Colored object listings:
%%
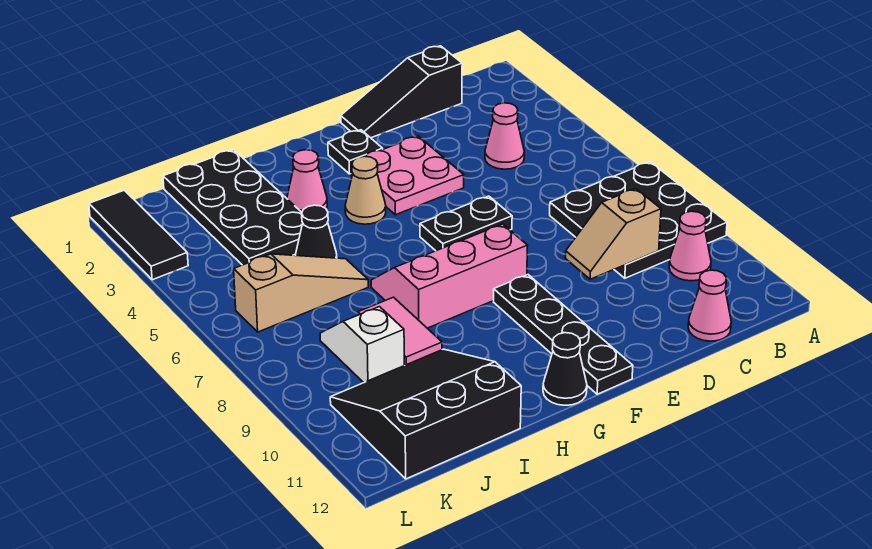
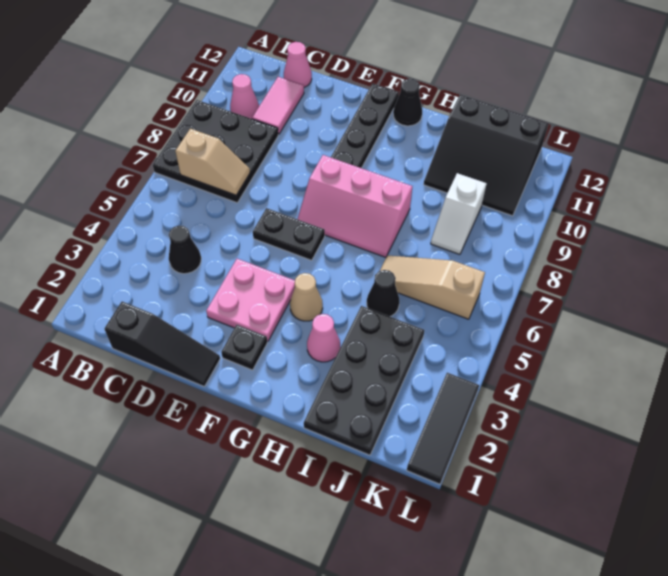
pink cone C4 level 1 -> black cone C4 level 1
tan slope C9:D9 level 2 top C -> tan slope B7:C7 level 2 top B
pink tile I8:I9 level 1 -> pink tile C10:C11 level 1

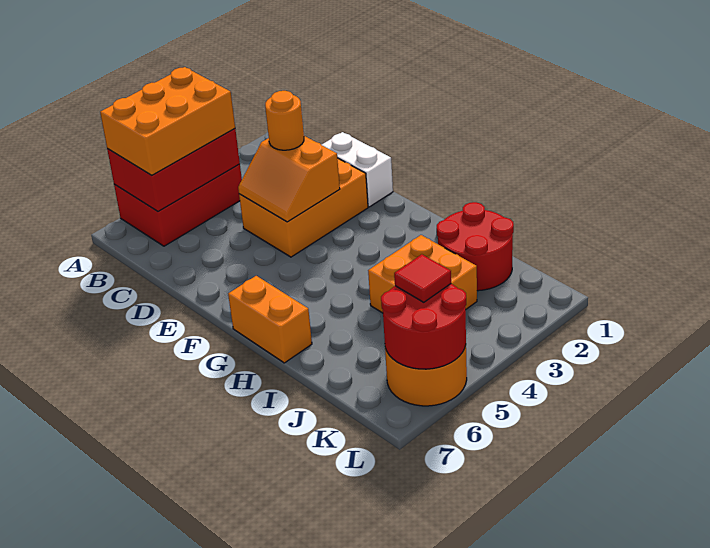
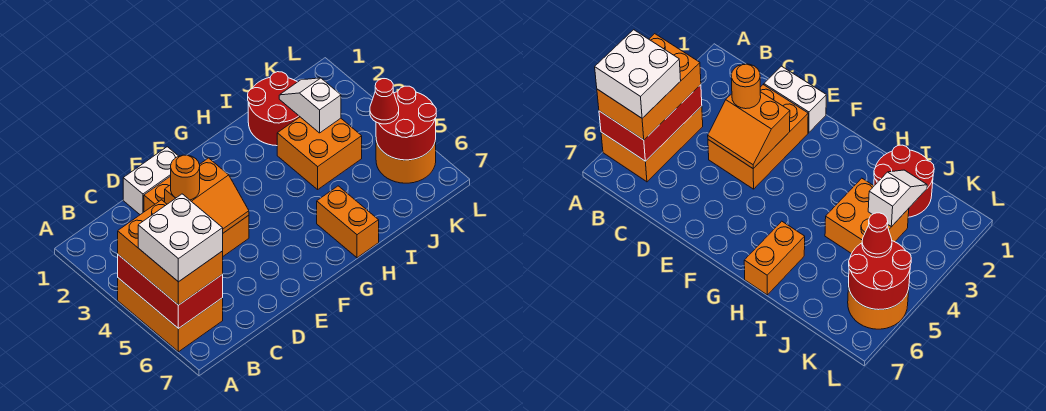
red brick A4:B6 level 1 -> orange brick A4:B6 level 1
none -> white brick A5:B6 level 4
orange brick G7:H7 level 1 -> orange brick H6:H7 level 1
none -> white slope J2:J3 level 2 top 3
red tile K5 level 3 -> red cone K5 level 3

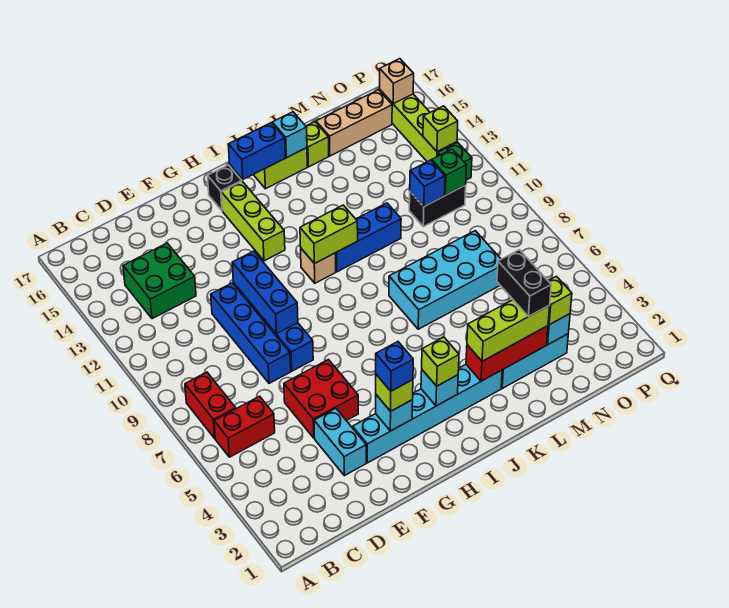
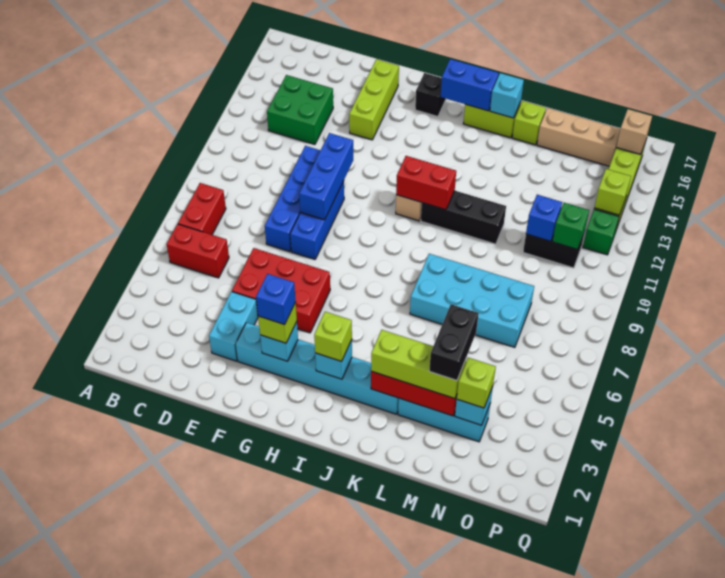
red brick E5:F6 level 1 -> red brick E5:G6 level 1
lime brick H13:H15 level 1 -> lime brick F14:F16 level 1
lime brick I11:J11 level 2 -> red brick I11:J11 level 2
blue brick J11:L11 level 1 -> black brick J11:L11 level 1

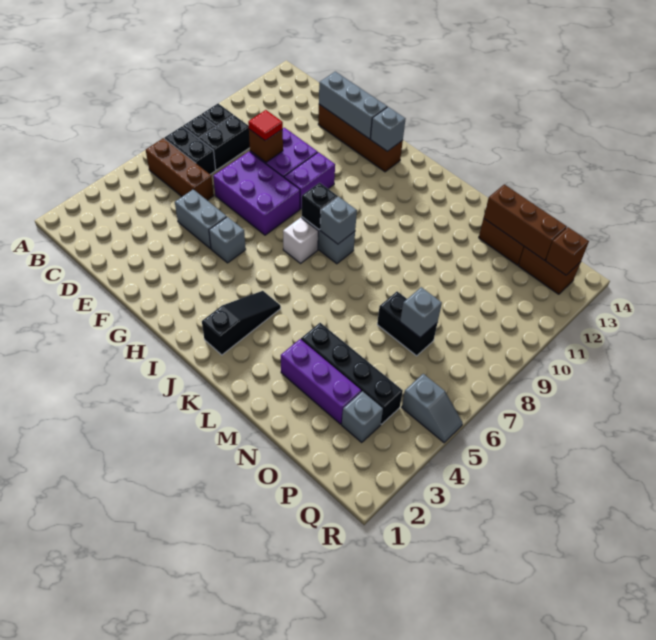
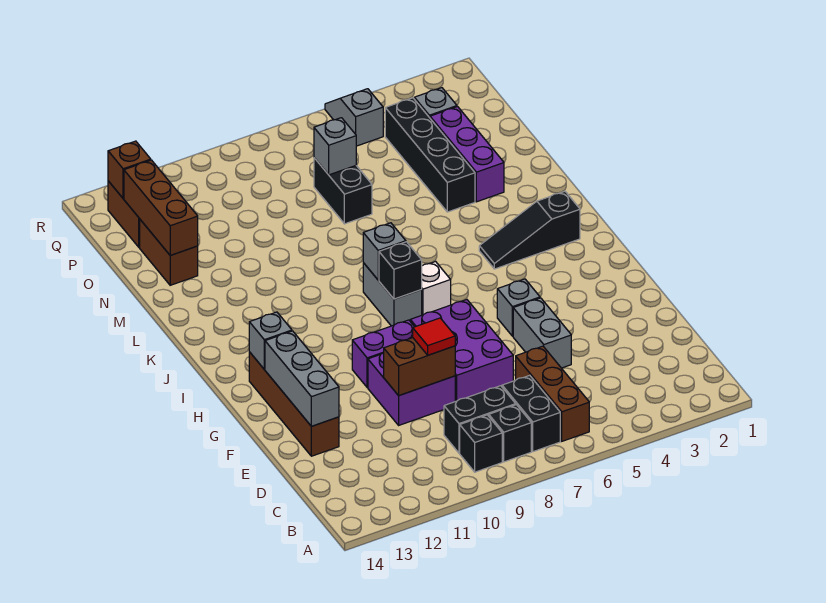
brown brick E9 level 2 -> brown brick E9:E10 level 2

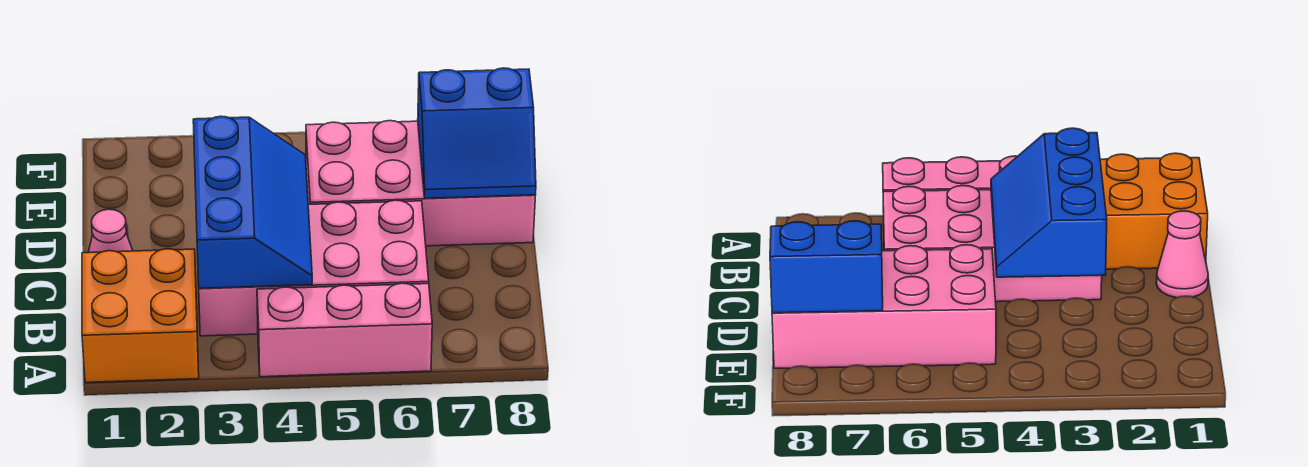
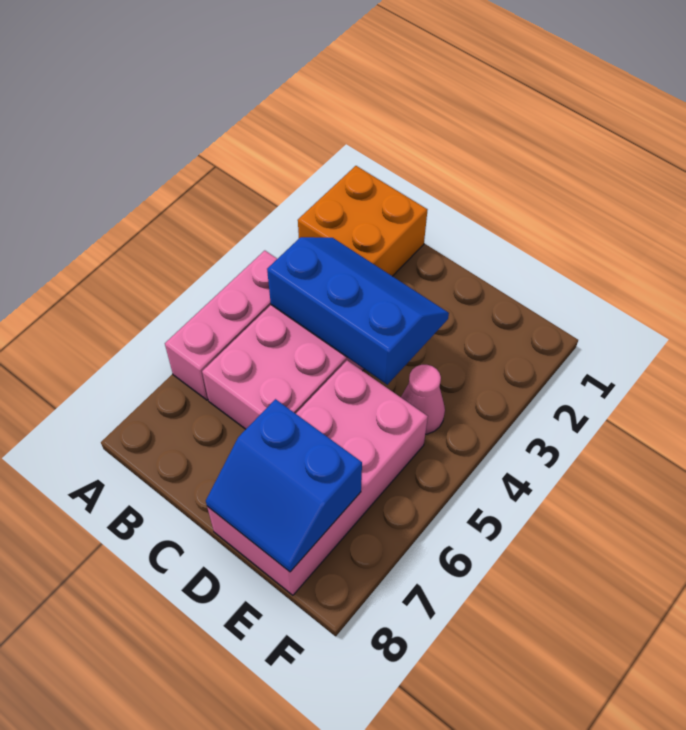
blue slope B3:D4 level 2 top 3 -> blue slope B3:D4 level 2 top 4
pink cone C1 level 1 -> pink cone E4 level 1
blue slope D7:E8 level 2 top E -> blue slope D7:E8 level 2 top 7

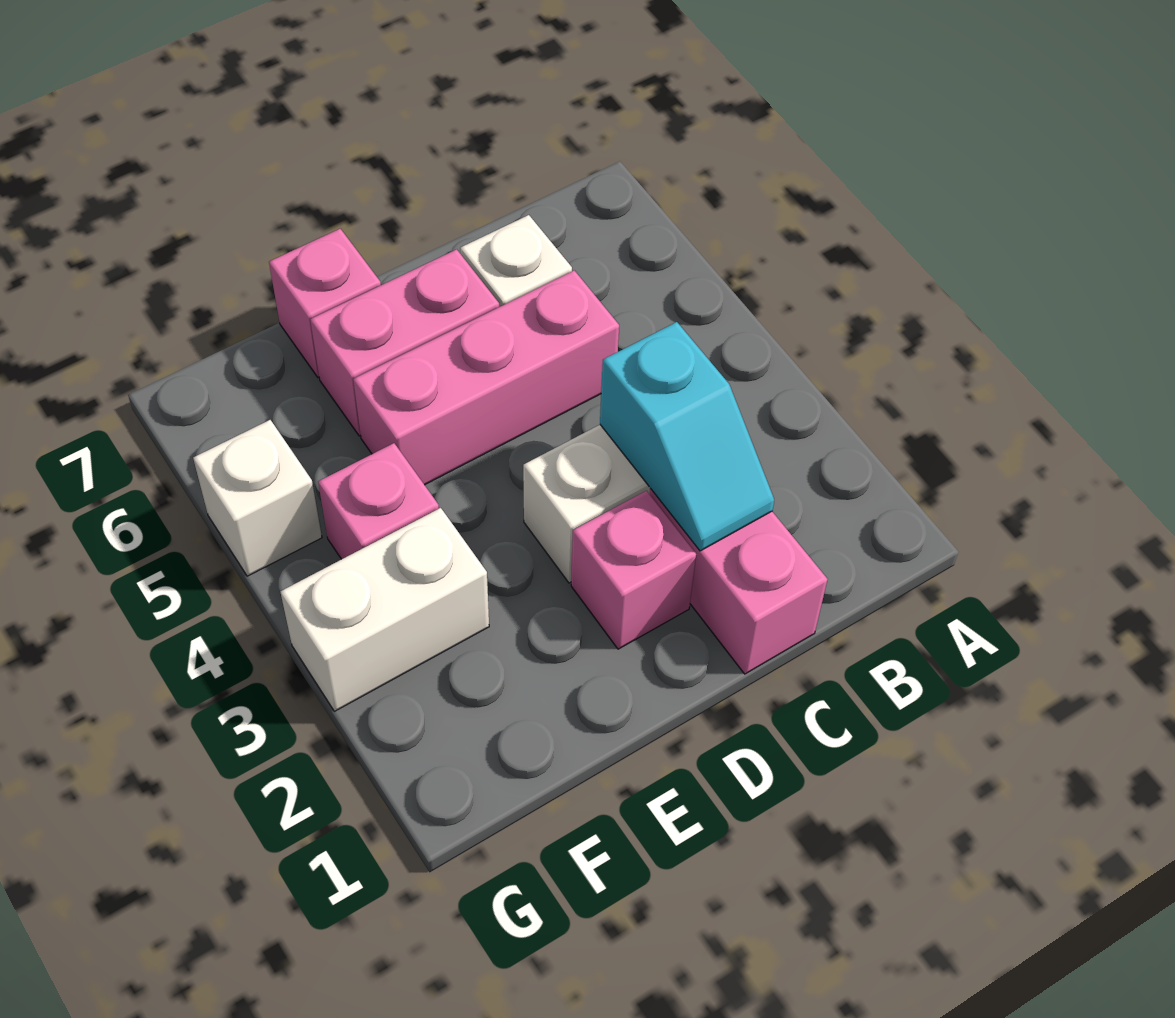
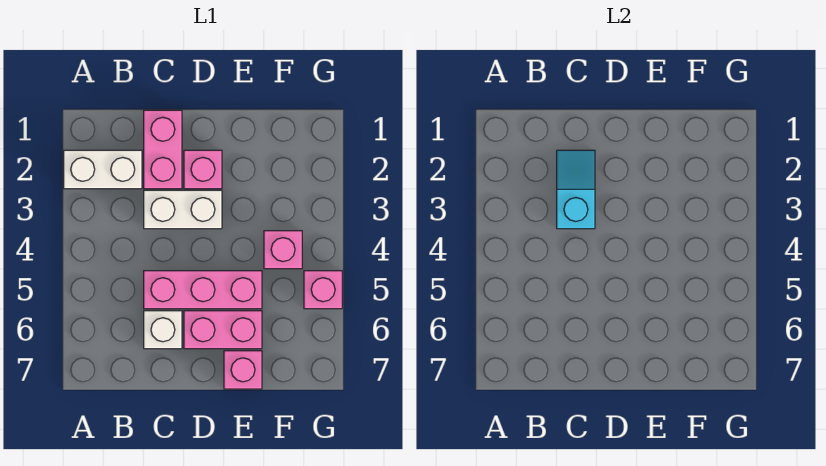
white brick F3:G3 level 1 -> white brick A2:B2 level 1
white brick G5 level 1 -> pink brick G5 level 1

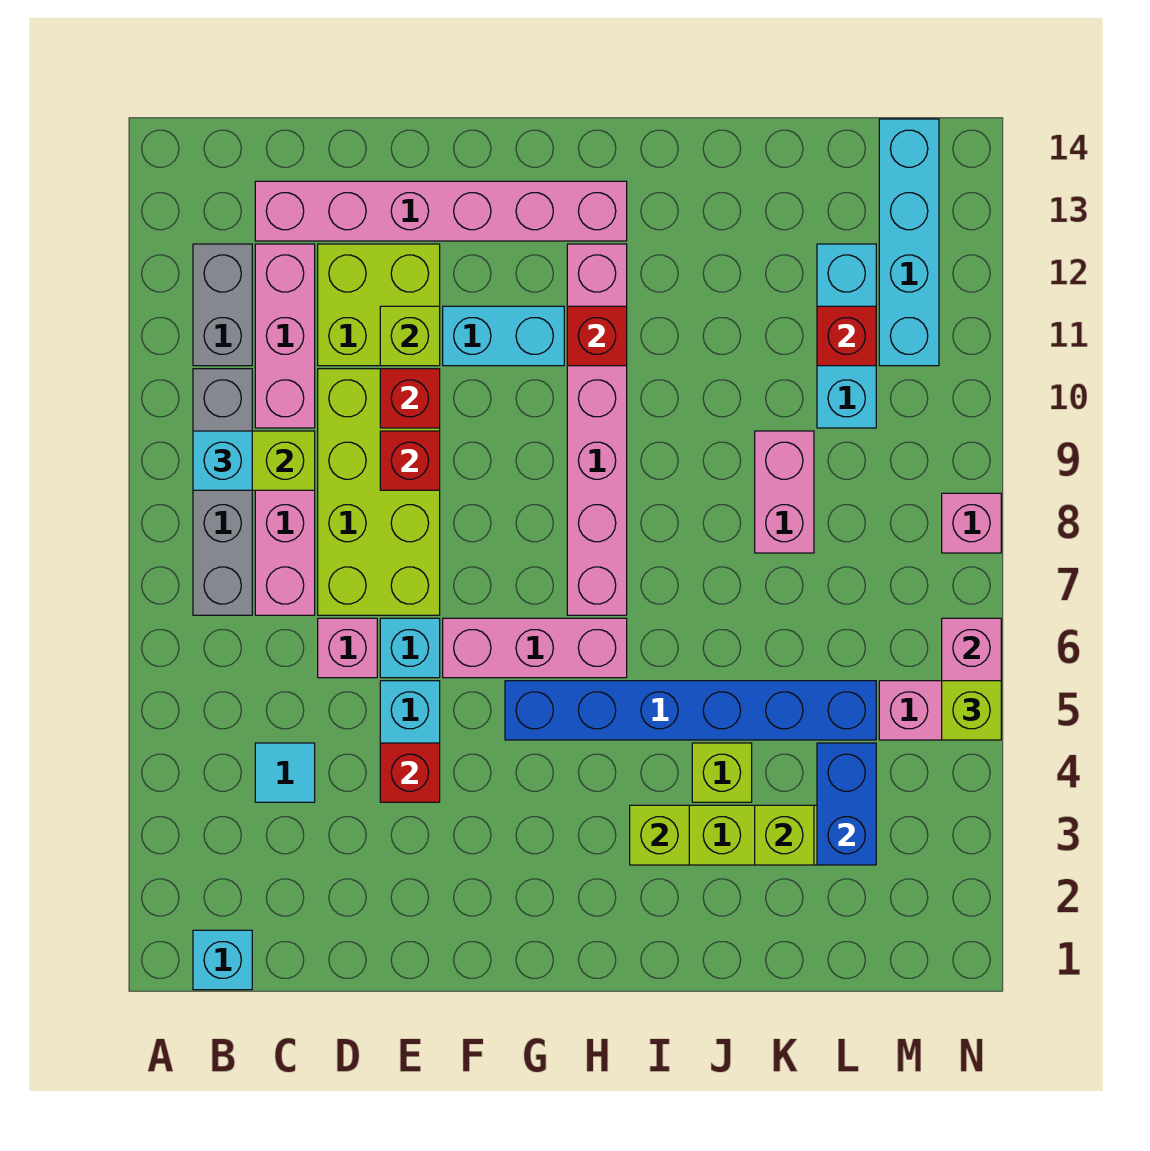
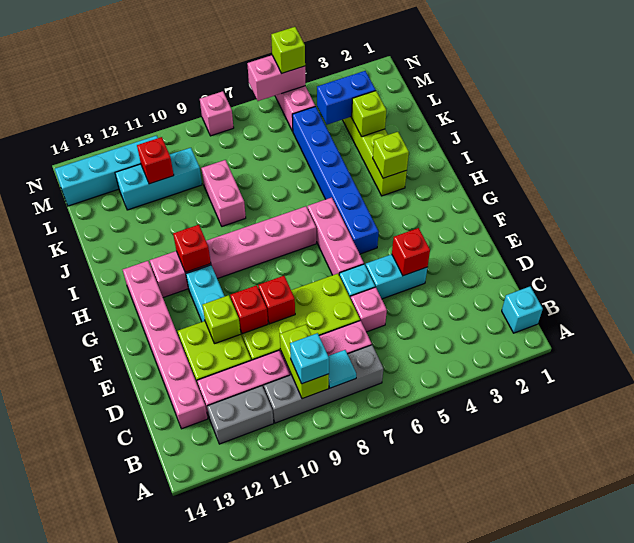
cyan tile C4 level 1 -> cyan tile B8 level 2
lime brick J4 level 1 -> none
pink brick K8:K9 level 1 -> pink brick J9:K9 level 1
%%
=== Task statement ===
Copy out the records exactly. Do not include the pictures.

=== Result of the exercise ===
pink cone C4 level 1 -> black cone C4 level 1
tan slope C9:D9 level 2 top C -> tan slope B7:C7 level 2 top B
pink tile I8:I9 level 1 -> pink tile C10:C11 level 1

red brick A4:B6 level 1 -> orange brick A4:B6 level 1
none -> white brick A5:B6 level 4
orange brick G7:H7 level 1 -> orange brick H6:H7 level 1
none -> white slope J2:J3 level 2 top 3
red tile K5 level 3 -> red cone K5 level 3

red brick E5:F6 level 1 -> red brick E5:G6 level 1
lime brick H13:H15 level 1 -> lime brick F14:F16 level 1
lime brick I11:J11 level 2 -> red brick I11:J11 level 2
blue brick J11:L11 level 1 -> black brick J11:L11 level 1

brown brick E9 level 2 -> brown brick E9:E10 level 2

blue slope B3:D4 level 2 top 3 -> blue slope B3:D4 level 2 top 4
pink cone C1 level 1 -> pink cone E4 level 1
blue slope D7:E8 level 2 top E -> blue slope D7:E8 level 2 top 7

white brick F3:G3 level 1 -> white brick A2:B2 level 1
white brick G5 level 1 -> pink brick G5 level 1

cyan tile C4 level 1 -> cyan tile B8 level 2
lime brick J4 level 1 -> none
pink brick K8:K9 level 1 -> pink brick J9:K9 level 1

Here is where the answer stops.